> **Task details**:
Please state how many lines below include the word "orange"; the reply should be the number only.

───── Data for processing ─────

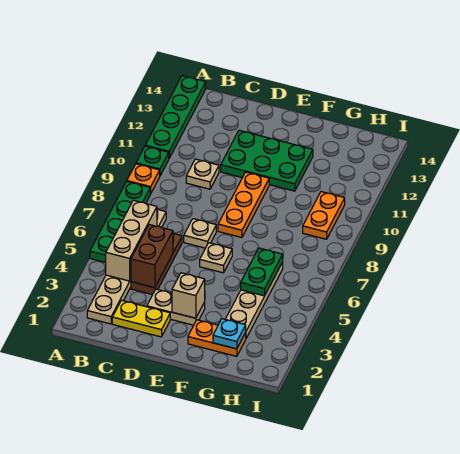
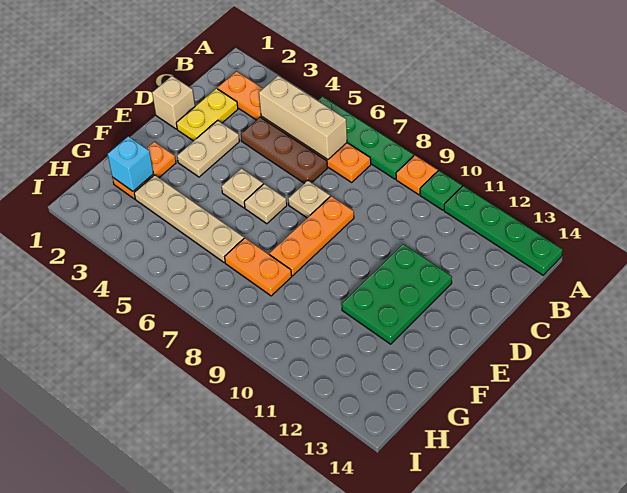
tan plate B2:B7 level 1 -> orange plate B2:B7 level 1
brown brick C4:C5 level 2 -> none
tan plate C10 level 1 -> tan plate E5 level 1
tan brick E3 level 2 -> tan brick D1 level 1
orange plate E8:E10 level 1 -> orange plate D8:F8 level 1
cyan plate G2 level 2 -> cyan brick G2 level 2
green plate G5:G6 level 2 -> none
orange plate H9:H10 level 1 -> orange plate G7:G8 level 1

─────

> **Expected answer**:
3